§ Work to complete
Retype the material, starting with the line containing "This is a 0.8" and going on through the line containing "road 2 (unclassified): [(0,308),(97,511)]", both included, with nothing changed.

# Records supplied start

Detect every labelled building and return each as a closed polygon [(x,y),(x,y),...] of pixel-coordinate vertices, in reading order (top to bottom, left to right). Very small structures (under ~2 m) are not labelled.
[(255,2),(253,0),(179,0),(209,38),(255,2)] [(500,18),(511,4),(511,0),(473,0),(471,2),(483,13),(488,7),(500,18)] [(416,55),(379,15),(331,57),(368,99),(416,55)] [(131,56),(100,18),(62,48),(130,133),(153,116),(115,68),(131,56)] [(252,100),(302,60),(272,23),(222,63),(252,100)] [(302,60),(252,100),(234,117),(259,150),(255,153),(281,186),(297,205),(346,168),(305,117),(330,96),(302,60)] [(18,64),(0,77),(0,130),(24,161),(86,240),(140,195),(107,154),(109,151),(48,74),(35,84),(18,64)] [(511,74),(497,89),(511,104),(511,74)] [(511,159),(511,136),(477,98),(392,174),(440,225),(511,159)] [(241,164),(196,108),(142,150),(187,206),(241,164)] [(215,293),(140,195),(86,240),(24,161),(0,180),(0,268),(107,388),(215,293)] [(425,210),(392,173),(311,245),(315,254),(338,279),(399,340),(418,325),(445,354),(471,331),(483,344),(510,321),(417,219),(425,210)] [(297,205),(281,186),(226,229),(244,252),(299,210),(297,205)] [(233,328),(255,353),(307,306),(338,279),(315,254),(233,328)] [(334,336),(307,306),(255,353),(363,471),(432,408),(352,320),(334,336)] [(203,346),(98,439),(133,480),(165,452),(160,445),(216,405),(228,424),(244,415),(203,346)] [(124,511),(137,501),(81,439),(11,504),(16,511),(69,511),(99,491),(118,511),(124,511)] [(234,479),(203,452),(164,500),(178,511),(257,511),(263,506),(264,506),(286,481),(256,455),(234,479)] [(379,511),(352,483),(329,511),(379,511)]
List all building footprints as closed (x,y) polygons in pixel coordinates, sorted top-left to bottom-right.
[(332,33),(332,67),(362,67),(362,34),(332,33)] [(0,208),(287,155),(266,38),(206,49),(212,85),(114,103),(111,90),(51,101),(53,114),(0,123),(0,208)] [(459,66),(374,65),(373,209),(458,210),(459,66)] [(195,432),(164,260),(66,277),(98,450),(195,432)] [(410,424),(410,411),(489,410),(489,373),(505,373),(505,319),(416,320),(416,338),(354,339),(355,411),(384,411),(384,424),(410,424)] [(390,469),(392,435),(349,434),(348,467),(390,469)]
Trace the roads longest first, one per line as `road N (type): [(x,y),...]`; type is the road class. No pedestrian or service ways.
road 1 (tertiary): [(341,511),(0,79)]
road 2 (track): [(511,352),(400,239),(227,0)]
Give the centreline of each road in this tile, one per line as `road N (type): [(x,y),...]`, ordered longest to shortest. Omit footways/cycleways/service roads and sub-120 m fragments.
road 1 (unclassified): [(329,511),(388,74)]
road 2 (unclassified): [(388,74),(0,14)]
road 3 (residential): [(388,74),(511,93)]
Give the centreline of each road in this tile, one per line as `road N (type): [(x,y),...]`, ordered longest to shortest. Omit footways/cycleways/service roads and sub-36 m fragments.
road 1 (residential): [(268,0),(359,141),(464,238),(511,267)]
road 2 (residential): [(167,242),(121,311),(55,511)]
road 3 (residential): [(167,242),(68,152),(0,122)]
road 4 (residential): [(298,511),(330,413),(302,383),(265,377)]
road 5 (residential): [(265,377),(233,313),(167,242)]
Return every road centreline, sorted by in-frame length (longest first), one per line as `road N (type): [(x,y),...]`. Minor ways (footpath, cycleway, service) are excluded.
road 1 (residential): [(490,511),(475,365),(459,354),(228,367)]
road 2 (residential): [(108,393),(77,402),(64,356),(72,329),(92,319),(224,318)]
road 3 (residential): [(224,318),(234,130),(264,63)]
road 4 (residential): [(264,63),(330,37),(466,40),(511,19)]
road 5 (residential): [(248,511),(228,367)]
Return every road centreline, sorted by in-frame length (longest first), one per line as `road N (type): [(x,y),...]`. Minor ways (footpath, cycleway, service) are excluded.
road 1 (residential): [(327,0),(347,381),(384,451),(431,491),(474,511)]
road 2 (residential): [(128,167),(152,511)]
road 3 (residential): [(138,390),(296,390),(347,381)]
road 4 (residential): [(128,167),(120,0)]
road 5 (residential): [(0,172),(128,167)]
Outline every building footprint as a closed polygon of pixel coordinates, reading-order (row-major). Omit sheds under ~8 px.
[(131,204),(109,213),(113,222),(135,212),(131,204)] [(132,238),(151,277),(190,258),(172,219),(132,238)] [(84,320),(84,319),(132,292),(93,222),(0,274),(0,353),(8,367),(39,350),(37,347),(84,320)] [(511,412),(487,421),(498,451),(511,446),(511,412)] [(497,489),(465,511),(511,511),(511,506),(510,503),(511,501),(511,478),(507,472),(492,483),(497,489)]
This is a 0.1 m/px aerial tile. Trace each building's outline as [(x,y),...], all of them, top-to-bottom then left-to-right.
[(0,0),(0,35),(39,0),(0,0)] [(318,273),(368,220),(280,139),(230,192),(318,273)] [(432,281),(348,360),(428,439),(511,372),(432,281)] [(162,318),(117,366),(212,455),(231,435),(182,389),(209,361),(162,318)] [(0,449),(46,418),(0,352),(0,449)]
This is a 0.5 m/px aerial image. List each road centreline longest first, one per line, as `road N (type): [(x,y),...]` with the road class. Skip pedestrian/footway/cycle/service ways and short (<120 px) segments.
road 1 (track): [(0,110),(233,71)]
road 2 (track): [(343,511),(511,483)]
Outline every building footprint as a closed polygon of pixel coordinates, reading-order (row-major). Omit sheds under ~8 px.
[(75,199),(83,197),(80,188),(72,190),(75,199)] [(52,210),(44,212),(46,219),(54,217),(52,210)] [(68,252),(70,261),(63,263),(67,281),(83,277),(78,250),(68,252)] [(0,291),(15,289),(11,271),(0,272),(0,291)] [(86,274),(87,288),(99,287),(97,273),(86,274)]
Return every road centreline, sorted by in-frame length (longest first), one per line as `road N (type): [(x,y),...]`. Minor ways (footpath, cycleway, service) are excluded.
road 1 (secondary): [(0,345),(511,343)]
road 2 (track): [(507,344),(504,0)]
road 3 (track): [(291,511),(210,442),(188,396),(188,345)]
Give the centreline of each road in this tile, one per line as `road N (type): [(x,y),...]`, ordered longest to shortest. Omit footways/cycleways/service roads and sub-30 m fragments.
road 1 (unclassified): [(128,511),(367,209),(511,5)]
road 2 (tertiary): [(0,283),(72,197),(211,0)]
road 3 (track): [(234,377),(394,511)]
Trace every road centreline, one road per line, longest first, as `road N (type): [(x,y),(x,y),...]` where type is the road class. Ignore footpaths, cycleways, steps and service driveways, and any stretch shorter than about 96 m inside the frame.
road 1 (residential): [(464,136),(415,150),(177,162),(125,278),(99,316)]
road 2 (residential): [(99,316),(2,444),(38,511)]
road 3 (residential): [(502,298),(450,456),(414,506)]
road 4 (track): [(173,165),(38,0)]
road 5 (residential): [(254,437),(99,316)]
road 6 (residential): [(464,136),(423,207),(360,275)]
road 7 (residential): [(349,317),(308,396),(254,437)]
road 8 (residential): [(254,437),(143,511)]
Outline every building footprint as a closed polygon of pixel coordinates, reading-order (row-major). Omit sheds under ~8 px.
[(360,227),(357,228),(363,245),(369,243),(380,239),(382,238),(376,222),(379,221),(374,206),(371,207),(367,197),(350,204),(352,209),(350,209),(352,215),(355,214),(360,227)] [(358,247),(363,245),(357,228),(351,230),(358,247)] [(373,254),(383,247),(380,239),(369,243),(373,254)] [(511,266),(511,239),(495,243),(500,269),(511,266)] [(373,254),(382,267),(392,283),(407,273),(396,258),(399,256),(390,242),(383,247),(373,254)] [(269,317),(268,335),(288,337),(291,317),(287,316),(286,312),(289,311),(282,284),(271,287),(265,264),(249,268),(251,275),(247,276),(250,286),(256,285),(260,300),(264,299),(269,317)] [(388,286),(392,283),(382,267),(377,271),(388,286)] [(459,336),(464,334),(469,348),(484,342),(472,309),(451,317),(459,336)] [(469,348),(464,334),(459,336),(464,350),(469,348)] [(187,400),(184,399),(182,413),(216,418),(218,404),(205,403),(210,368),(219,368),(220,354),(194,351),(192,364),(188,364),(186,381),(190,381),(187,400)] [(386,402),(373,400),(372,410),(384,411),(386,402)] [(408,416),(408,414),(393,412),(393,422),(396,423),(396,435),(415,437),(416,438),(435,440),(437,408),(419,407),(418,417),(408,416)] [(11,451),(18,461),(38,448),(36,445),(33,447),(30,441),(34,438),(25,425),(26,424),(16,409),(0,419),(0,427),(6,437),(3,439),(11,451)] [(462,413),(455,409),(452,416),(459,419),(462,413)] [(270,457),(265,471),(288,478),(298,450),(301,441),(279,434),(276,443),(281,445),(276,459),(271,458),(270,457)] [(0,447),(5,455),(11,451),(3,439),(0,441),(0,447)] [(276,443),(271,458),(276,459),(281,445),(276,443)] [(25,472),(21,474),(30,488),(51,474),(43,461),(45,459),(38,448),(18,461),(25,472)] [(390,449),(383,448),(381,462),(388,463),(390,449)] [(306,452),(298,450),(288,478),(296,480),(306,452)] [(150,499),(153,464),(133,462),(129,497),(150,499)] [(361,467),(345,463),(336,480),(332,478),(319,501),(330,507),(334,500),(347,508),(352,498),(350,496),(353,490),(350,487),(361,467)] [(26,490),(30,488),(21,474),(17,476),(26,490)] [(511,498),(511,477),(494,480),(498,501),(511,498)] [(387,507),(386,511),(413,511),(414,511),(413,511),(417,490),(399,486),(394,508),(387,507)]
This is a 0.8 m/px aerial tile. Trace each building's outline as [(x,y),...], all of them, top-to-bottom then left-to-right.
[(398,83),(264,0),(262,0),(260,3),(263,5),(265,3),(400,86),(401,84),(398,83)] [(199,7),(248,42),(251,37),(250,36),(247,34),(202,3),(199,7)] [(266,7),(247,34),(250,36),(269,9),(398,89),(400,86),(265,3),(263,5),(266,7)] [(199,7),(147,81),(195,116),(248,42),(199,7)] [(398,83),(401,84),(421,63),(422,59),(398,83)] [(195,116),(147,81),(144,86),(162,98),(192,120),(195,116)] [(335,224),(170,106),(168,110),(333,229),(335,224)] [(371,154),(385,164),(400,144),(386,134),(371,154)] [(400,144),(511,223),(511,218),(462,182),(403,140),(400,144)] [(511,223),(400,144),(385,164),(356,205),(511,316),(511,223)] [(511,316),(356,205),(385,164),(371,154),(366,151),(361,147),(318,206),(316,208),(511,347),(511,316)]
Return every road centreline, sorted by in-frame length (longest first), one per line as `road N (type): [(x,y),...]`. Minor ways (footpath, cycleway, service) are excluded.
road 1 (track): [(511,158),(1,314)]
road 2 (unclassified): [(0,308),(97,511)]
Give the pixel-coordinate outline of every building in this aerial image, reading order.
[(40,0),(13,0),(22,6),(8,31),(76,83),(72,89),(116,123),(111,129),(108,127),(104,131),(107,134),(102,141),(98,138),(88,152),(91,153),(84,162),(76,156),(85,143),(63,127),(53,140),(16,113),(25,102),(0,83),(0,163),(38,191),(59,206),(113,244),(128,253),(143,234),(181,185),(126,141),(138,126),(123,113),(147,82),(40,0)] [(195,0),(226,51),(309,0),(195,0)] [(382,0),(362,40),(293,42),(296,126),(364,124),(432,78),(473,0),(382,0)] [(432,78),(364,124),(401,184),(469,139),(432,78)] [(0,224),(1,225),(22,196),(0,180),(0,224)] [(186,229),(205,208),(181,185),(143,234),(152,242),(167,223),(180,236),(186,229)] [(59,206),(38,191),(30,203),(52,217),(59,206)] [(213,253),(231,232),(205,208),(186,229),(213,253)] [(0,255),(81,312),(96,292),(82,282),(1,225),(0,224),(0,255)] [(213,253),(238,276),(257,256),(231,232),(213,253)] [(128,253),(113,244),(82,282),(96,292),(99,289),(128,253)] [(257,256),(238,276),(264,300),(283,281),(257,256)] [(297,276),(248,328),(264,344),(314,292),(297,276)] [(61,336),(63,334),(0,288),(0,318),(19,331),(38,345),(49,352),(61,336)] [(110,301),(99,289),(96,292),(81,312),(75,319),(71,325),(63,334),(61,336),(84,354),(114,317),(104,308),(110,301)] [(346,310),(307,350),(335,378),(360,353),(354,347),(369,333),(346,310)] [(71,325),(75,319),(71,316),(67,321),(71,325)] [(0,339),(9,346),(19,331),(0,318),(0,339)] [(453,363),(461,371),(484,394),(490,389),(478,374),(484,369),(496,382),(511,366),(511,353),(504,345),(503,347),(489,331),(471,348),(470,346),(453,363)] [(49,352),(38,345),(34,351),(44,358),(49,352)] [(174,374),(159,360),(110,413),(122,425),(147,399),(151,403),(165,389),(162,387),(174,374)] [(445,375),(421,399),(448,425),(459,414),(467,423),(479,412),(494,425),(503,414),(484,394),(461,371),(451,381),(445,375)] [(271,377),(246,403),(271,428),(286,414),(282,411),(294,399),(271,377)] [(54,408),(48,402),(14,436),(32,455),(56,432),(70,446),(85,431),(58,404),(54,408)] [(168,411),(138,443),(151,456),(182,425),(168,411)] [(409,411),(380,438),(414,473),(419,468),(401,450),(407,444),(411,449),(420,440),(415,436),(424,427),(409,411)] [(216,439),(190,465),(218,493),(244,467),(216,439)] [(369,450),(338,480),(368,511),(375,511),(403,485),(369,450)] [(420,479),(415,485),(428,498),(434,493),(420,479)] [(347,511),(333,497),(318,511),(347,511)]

# Records supplied end

§ Reply
This is a 0.8 m/px aerial tile. Trace each building's outline as [(x,y),...], all of them, top-to-bottom then left-to-right.
[(398,83),(264,0),(262,0),(260,3),(263,5),(265,3),(400,86),(401,84),(398,83)] [(199,7),(248,42),(251,37),(250,36),(247,34),(202,3),(199,7)] [(266,7),(247,34),(250,36),(269,9),(398,89),(400,86),(265,3),(263,5),(266,7)] [(199,7),(147,81),(195,116),(248,42),(199,7)] [(398,83),(401,84),(421,63),(422,59),(398,83)] [(195,116),(147,81),(144,86),(162,98),(192,120),(195,116)] [(335,224),(170,106),(168,110),(333,229),(335,224)] [(371,154),(385,164),(400,144),(386,134),(371,154)] [(400,144),(511,223),(511,218),(462,182),(403,140),(400,144)] [(511,223),(400,144),(385,164),(356,205),(511,316),(511,223)] [(511,316),(356,205),(385,164),(371,154),(366,151),(361,147),(318,206),(316,208),(511,347),(511,316)]
Return every road centreline, sorted by in-frame length (longest first), one per line as `road N (type): [(x,y),...]`. Minor ways (footpath, cycleway, service) are excluded.
road 1 (track): [(511,158),(1,314)]
road 2 (unclassified): [(0,308),(97,511)]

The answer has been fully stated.